What the exercise asks. Return each line of the data below exactly, omitting any pictures.
--- --- ---
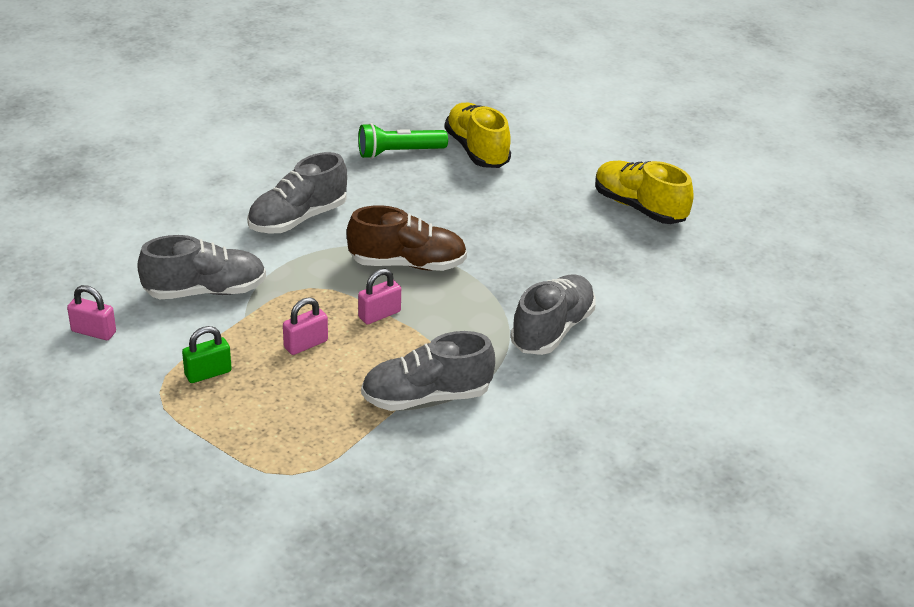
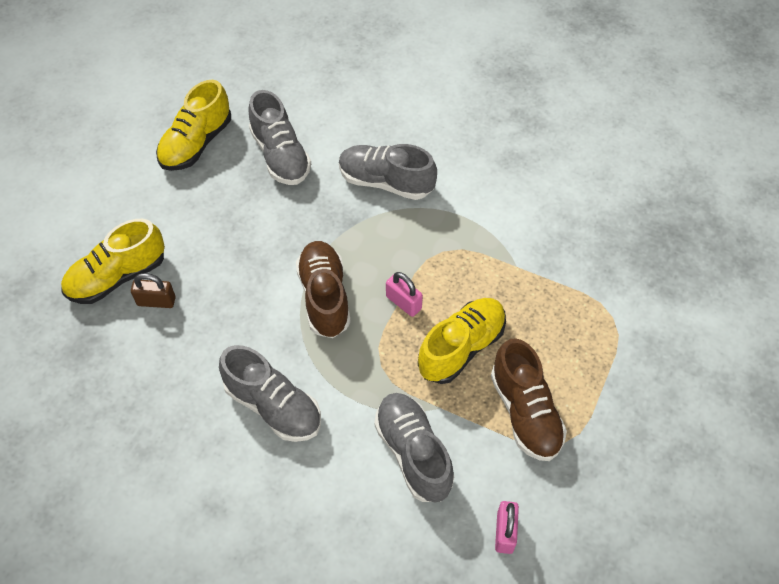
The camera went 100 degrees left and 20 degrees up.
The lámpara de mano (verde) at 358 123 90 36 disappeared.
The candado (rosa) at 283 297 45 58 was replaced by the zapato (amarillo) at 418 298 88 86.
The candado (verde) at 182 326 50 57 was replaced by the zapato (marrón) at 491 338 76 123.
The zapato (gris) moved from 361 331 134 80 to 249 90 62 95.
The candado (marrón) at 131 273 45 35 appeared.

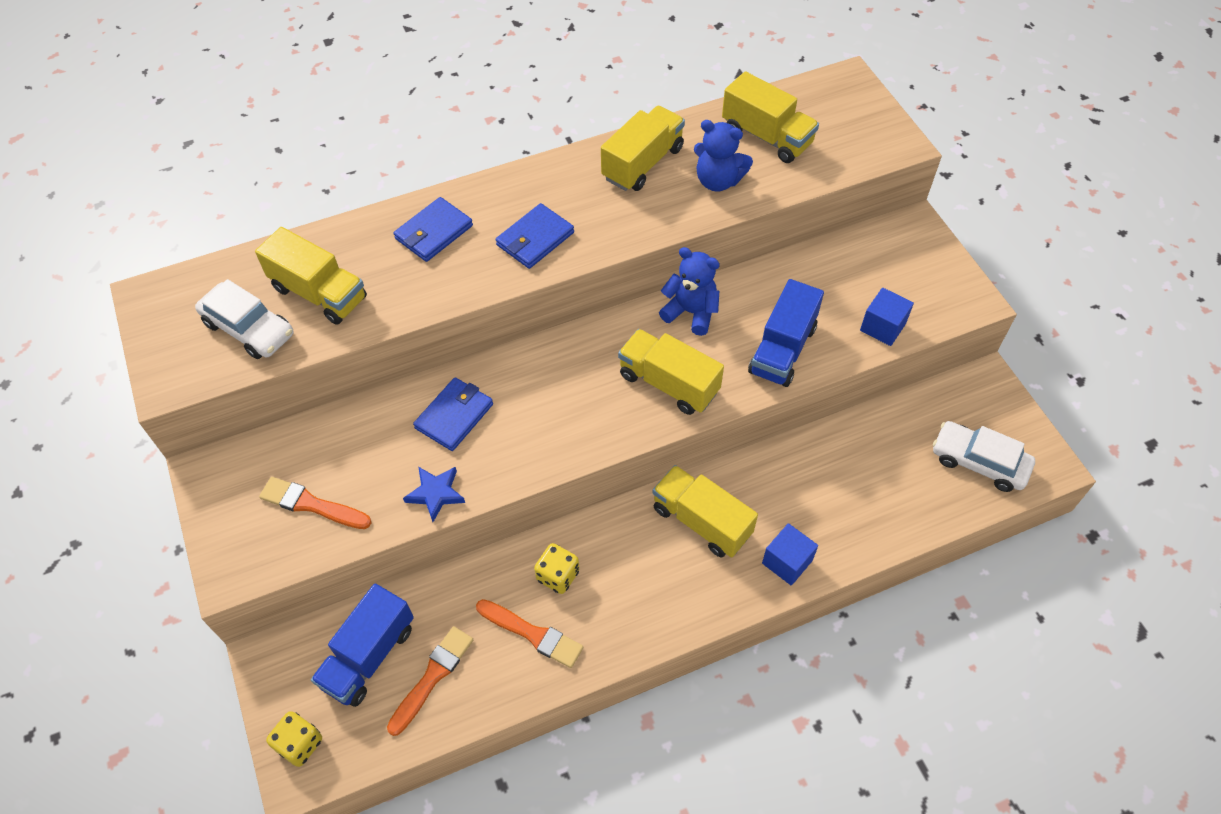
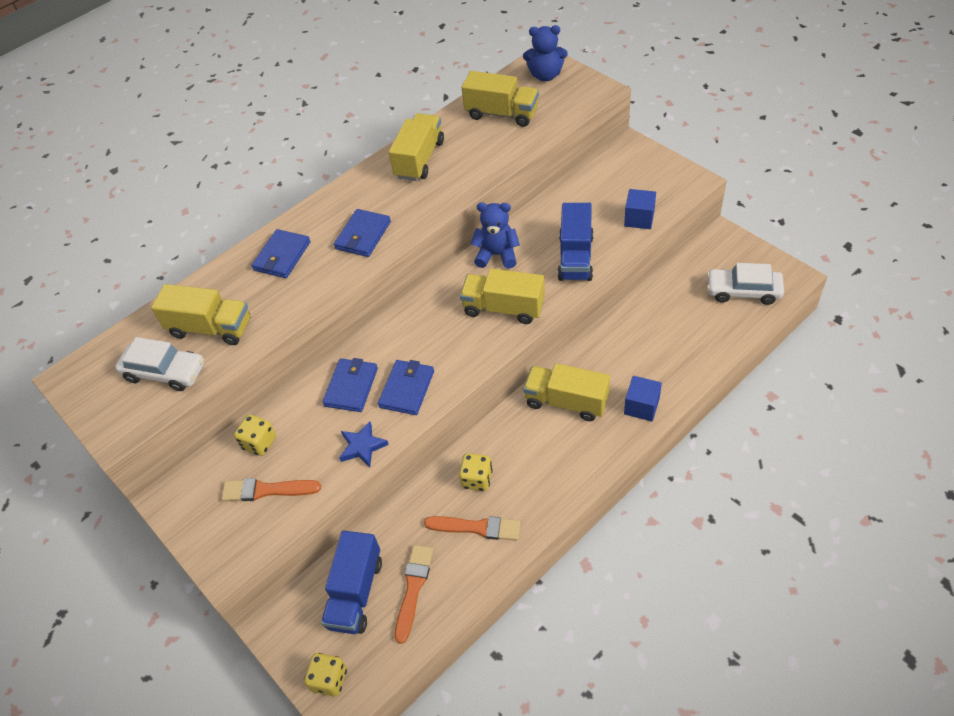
The camera went 15 degrees left and 5 degrees down.
The osito (azul) moved from 694 120 59 72 to 523 25 45 56.
The cartera (azul) at 378 360 56 55 appeared.
The dado (amarillo) at 234 415 42 41 appeared.

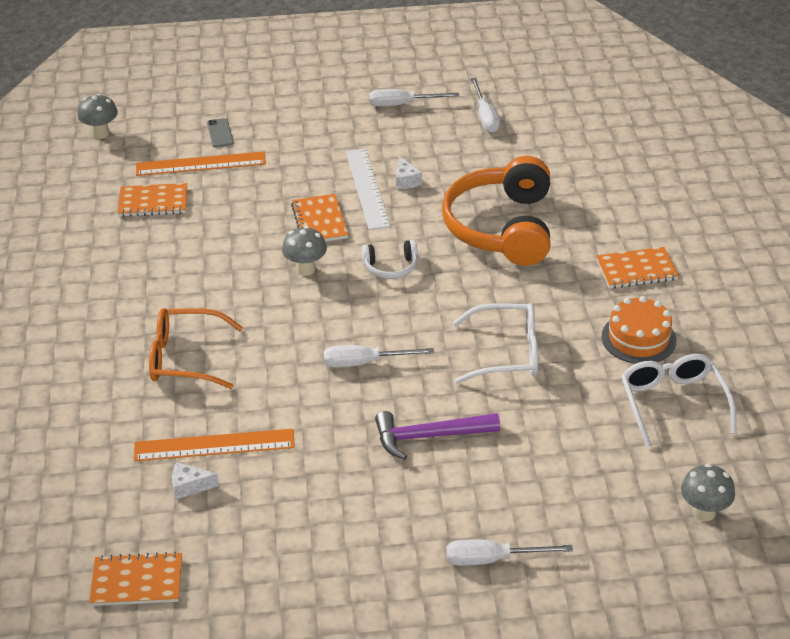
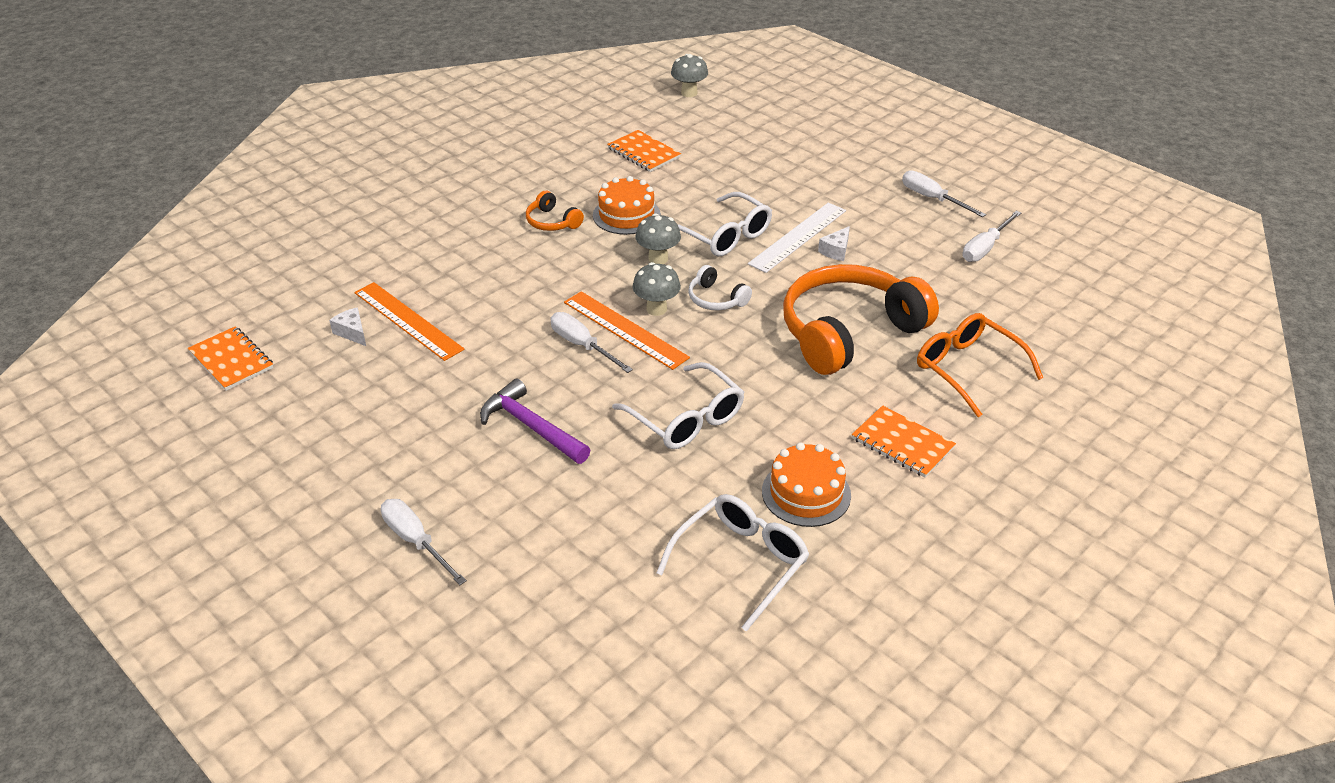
The camera went 50 degrees right and 0 degrees up.
The móvil (gris) at 207 118 27 30 disappeared.
The regla (naranja) moved from 136 152 130 24 to 564 291 126 79.
The cuaderno (naranja) at 291 194 57 47 was replaced by the gafas (blanco) at 678 192 94 64.
The gafas (naranja) moved from 149 308 94 81 to 917 313 126 104.
The seta (gris) moved from 681 463 54 58 to 632 262 49 54.
The tarta (naranja) at 593 176 68 59 appeared.
The auriculares (naranja) at 526 191 58 40 appeared.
--- --- ---
Answer section.
The camera went 100 degrees left and 20 degrees up.
The lámpara de mano (verde) at 358 123 90 36 disappeared.
The candado (rosa) at 283 297 45 58 was replaced by the zapato (amarillo) at 418 298 88 86.
The candado (verde) at 182 326 50 57 was replaced by the zapato (marrón) at 491 338 76 123.
The zapato (gris) moved from 361 331 134 80 to 249 90 62 95.
The candado (marrón) at 131 273 45 35 appeared.

The camera went 15 degrees left and 5 degrees down.
The osito (azul) moved from 694 120 59 72 to 523 25 45 56.
The cartera (azul) at 378 360 56 55 appeared.
The dado (amarillo) at 234 415 42 41 appeared.

The camera went 50 degrees right and 0 degrees up.
The móvil (gris) at 207 118 27 30 disappeared.
The regla (naranja) moved from 136 152 130 24 to 564 291 126 79.
The cuaderno (naranja) at 291 194 57 47 was replaced by the gafas (blanco) at 678 192 94 64.
The gafas (naranja) moved from 149 308 94 81 to 917 313 126 104.
The seta (gris) moved from 681 463 54 58 to 632 262 49 54.
The tarta (naranja) at 593 176 68 59 appeared.
The auriculares (naranja) at 526 191 58 40 appeared.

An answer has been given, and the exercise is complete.